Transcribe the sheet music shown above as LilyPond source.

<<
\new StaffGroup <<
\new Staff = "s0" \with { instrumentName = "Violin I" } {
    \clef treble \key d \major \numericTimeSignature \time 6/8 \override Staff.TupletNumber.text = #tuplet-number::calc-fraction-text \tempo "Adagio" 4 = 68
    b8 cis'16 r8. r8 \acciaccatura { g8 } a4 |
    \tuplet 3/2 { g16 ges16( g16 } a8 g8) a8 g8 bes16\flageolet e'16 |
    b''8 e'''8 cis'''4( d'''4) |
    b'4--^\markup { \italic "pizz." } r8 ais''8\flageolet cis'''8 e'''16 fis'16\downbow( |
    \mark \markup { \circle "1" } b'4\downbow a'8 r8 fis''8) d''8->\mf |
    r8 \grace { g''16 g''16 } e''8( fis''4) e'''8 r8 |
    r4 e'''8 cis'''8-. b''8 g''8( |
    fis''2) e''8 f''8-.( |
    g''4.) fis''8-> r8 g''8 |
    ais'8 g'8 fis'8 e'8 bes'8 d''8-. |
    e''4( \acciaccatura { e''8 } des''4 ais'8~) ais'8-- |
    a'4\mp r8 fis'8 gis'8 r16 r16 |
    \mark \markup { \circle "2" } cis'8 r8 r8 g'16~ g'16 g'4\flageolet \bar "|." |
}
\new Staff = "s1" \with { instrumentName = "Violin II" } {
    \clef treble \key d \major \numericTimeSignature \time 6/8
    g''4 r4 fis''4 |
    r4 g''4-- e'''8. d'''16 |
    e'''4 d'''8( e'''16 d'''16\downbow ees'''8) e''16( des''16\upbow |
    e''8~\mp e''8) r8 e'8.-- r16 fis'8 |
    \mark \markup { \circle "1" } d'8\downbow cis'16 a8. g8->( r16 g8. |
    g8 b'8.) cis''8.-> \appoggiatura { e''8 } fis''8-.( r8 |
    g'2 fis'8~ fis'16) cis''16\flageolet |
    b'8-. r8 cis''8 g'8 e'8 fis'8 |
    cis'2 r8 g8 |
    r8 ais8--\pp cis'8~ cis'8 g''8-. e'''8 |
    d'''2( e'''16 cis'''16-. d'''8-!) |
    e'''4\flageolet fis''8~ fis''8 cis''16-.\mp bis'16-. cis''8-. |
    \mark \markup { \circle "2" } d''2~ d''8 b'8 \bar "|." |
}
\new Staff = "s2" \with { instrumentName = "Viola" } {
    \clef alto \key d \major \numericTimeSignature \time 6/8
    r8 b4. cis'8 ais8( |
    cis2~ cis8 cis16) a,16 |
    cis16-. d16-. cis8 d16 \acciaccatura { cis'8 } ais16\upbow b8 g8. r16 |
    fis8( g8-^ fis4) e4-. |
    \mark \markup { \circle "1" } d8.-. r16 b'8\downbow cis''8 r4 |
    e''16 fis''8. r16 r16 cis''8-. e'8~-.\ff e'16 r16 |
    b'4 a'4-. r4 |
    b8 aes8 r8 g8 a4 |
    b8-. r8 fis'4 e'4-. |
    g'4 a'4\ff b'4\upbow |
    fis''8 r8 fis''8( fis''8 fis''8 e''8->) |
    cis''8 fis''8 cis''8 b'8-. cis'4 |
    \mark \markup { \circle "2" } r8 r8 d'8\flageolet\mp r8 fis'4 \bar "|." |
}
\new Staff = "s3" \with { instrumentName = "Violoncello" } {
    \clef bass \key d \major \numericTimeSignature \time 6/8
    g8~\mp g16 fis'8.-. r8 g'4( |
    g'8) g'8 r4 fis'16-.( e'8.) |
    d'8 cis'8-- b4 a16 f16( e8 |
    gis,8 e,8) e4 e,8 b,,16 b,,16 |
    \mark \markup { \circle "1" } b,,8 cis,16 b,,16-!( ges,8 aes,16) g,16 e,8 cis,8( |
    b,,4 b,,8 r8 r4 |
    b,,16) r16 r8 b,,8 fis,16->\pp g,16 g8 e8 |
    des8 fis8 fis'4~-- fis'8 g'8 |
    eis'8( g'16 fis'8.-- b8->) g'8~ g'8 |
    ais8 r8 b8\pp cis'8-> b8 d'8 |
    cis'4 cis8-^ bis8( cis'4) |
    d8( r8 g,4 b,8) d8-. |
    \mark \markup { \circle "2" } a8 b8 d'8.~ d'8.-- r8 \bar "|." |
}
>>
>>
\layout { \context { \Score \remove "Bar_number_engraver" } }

* * *

EXERCISE DETAILS. Gather each line of the records that includes the string "tuplet".

TASK RESULT.
    \clef treble \key d \major \numericTimeSignature \time 6/8 \override Staff.TupletNumber.text = #tuplet-number::calc-fraction-text \tempo "Adagio" 4 = 68
    \tuplet 3/2 { g16 ges16( g16 } a8 g8) a8 g8 bes16\flageolet e'16 |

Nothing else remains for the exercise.